## Aim of the task:
Starting at the line where "BUZZER1 pin IO: D5 -> D9" occurs, reproduce each line through the end of the entries below exactly. Omit every picture.

Exercise input START

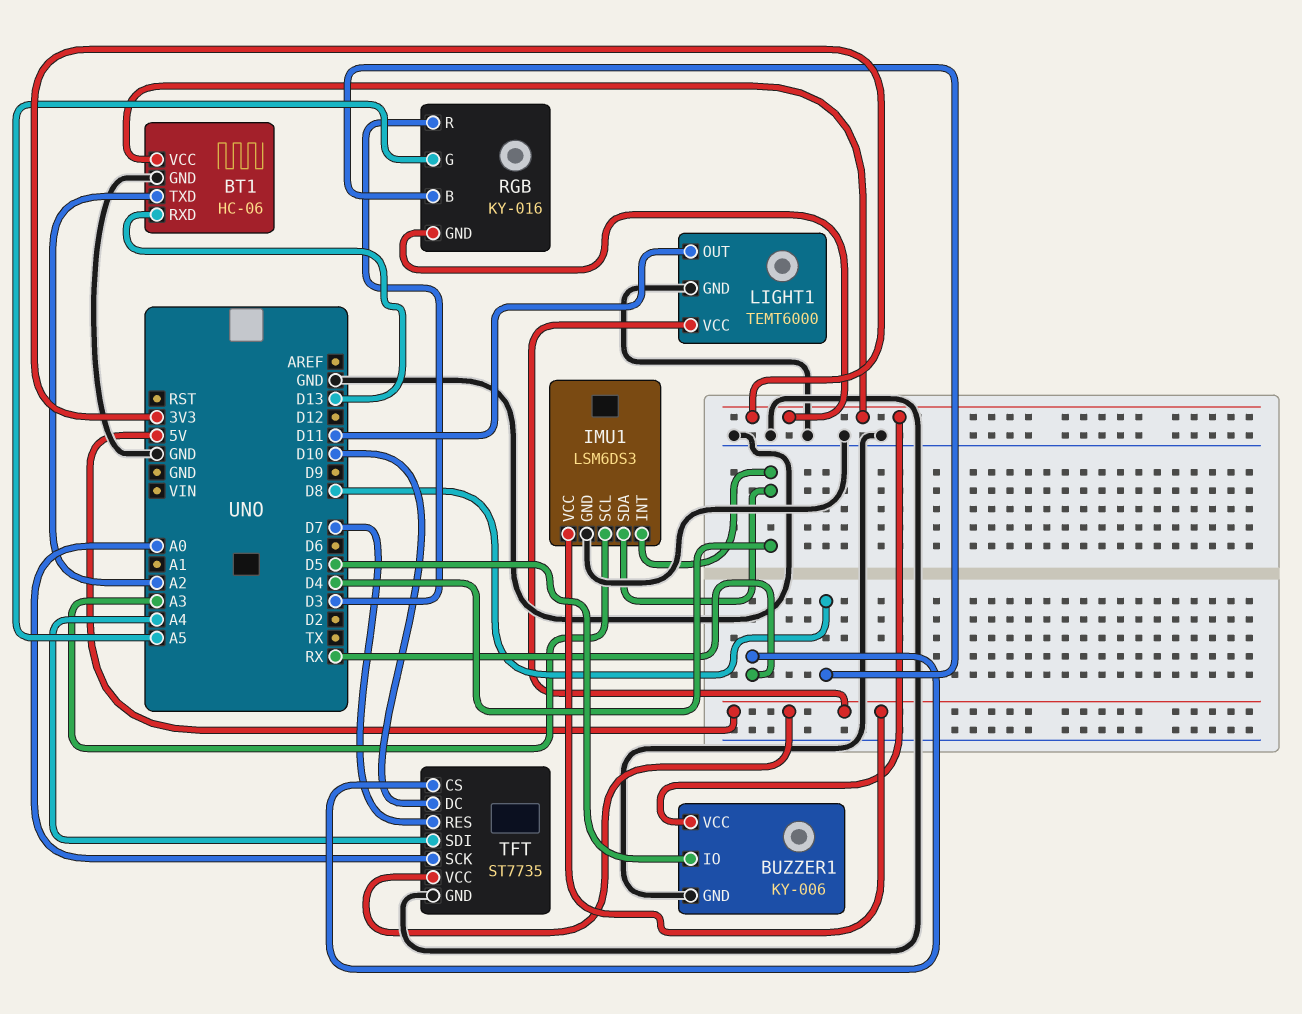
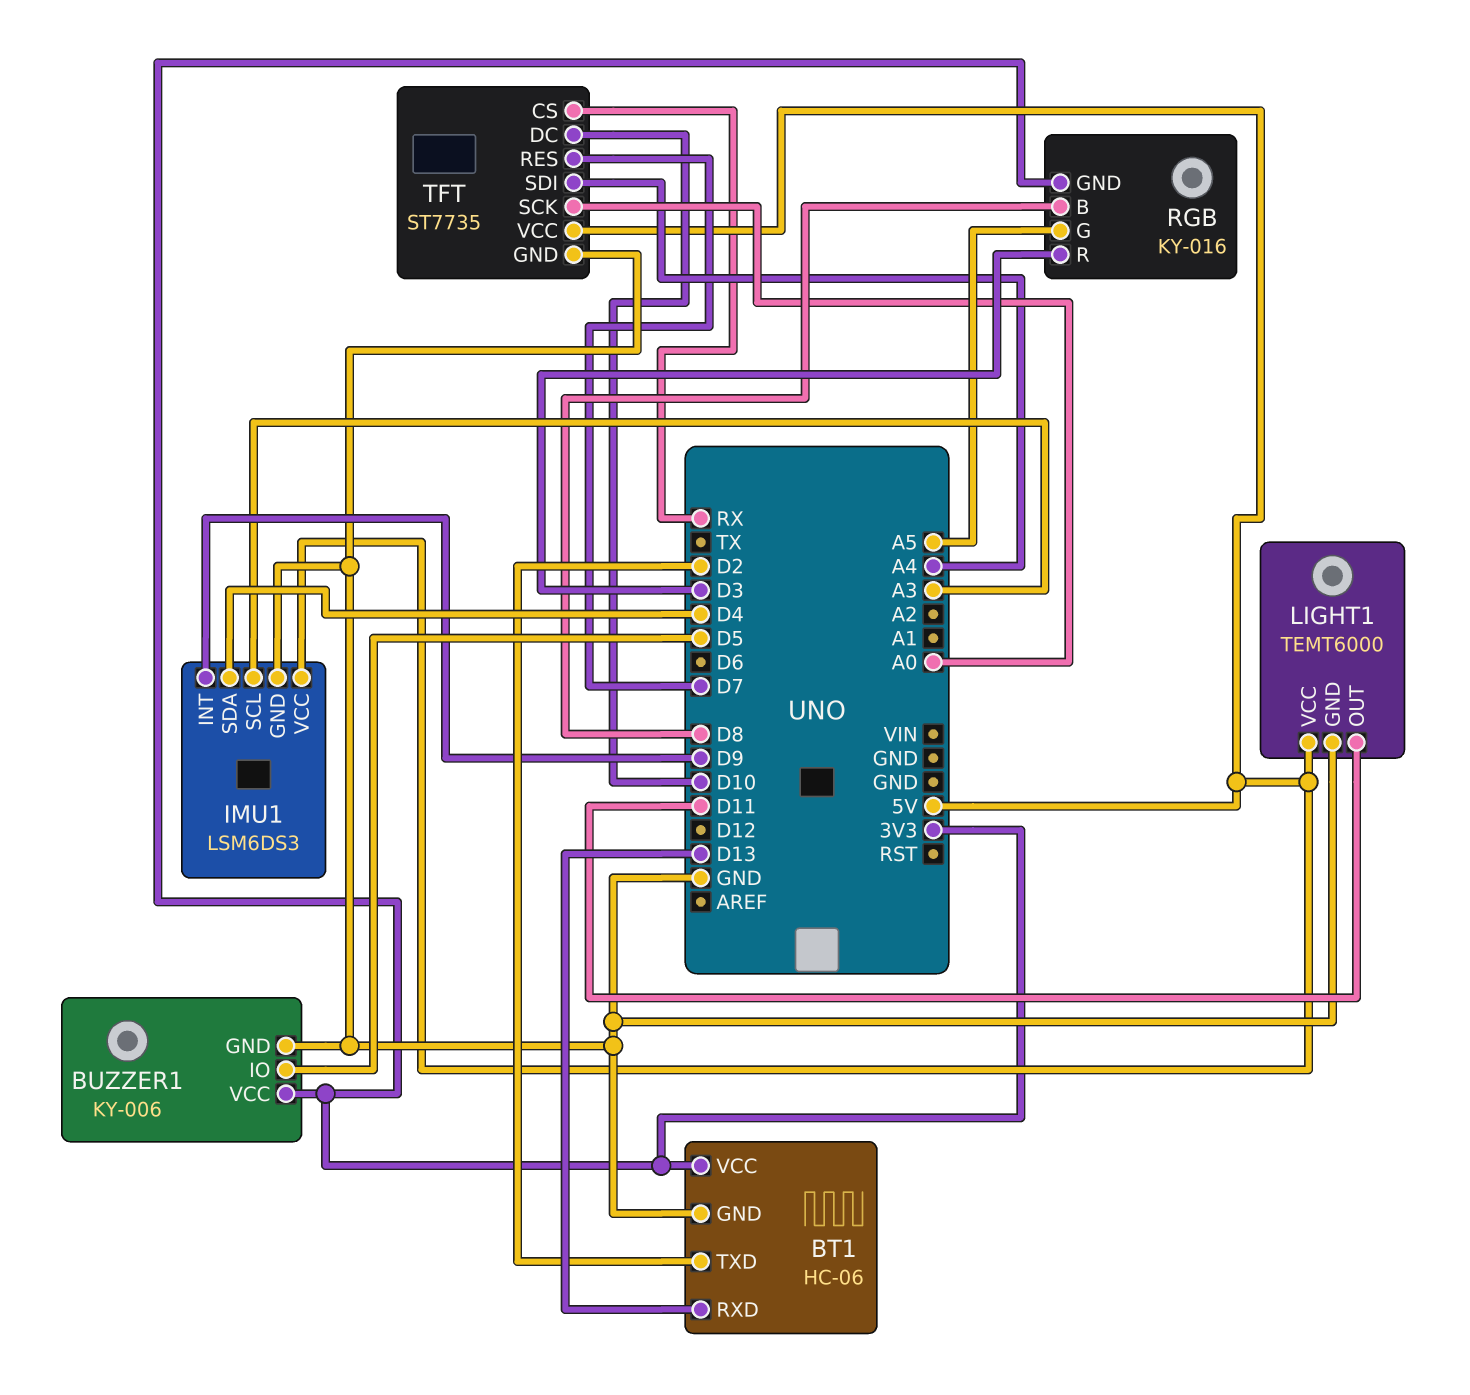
BT1 pin TXD: A2 -> D2
IMU1 pin INT: D4 -> D9

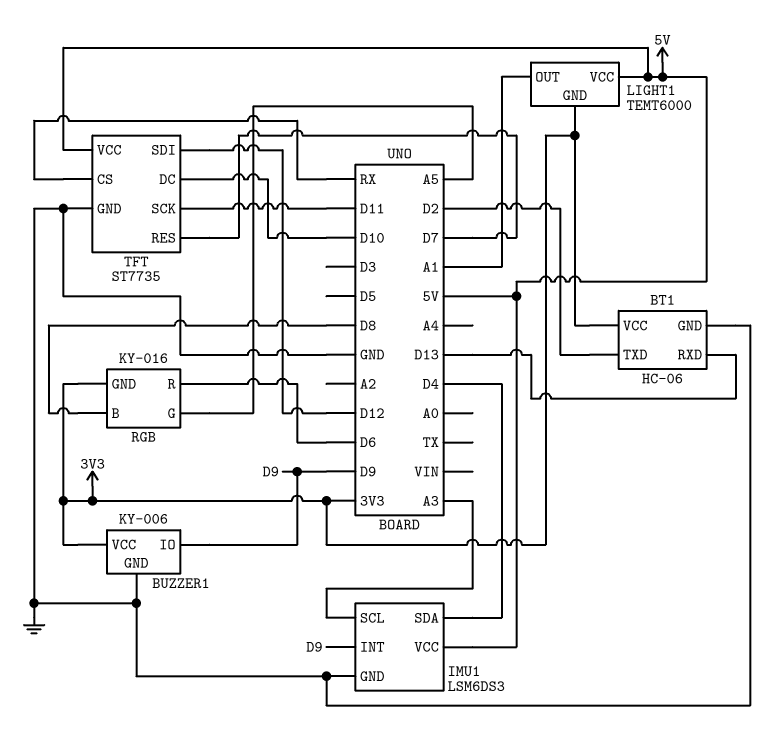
BUZZER1 pin IO: D5 -> D9
LIGHT1 pin GND: GND -> 3V3
LIGHT1 pin OUT: D11 -> A1
RGB pin R: D3 -> D6
TFT pin SCK: A0 -> D11
TFT pin SDI: A4 -> D12

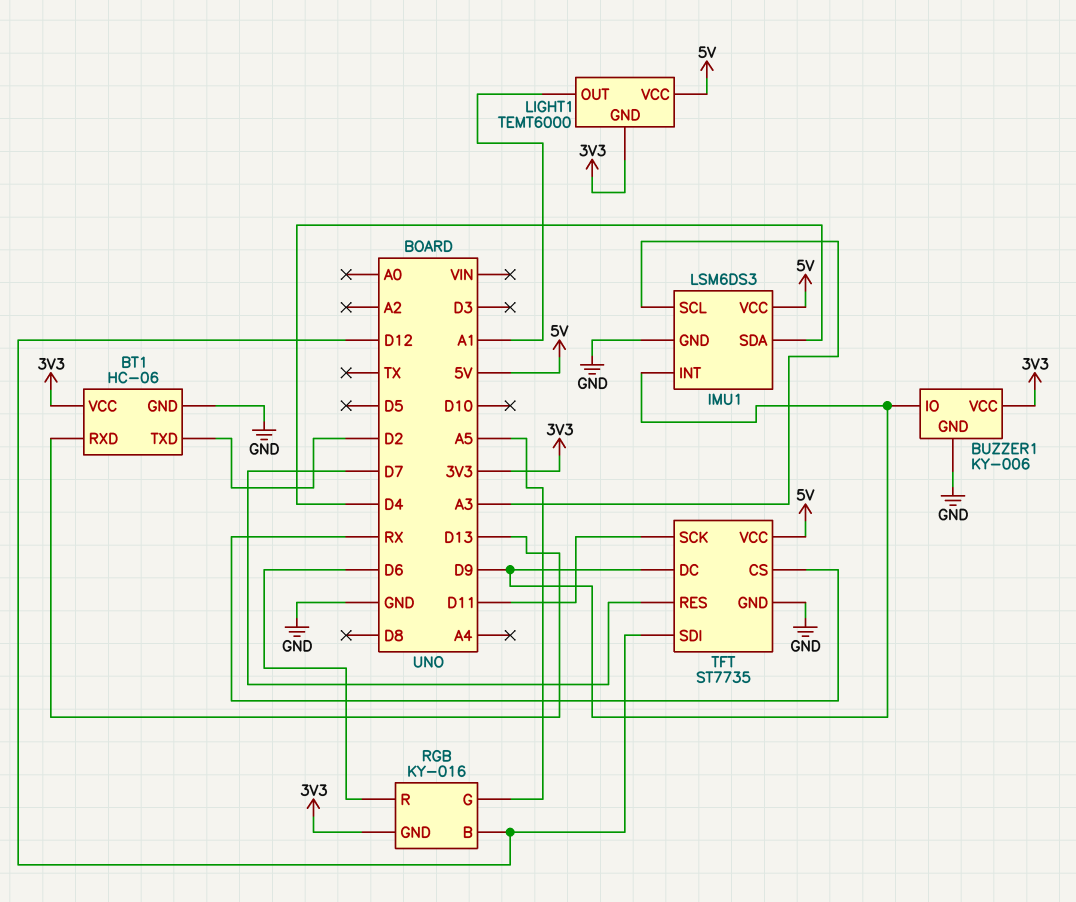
RGB pin B: D8 -> D12
TFT pin DC: D10 -> D9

Exercise input END

## Response to the exercise:
BUZZER1 pin IO: D5 -> D9
LIGHT1 pin GND: GND -> 3V3
LIGHT1 pin OUT: D11 -> A1
RGB pin R: D3 -> D6
TFT pin SCK: A0 -> D11
TFT pin SDI: A4 -> D12

RGB pin B: D8 -> D12
TFT pin DC: D10 -> D9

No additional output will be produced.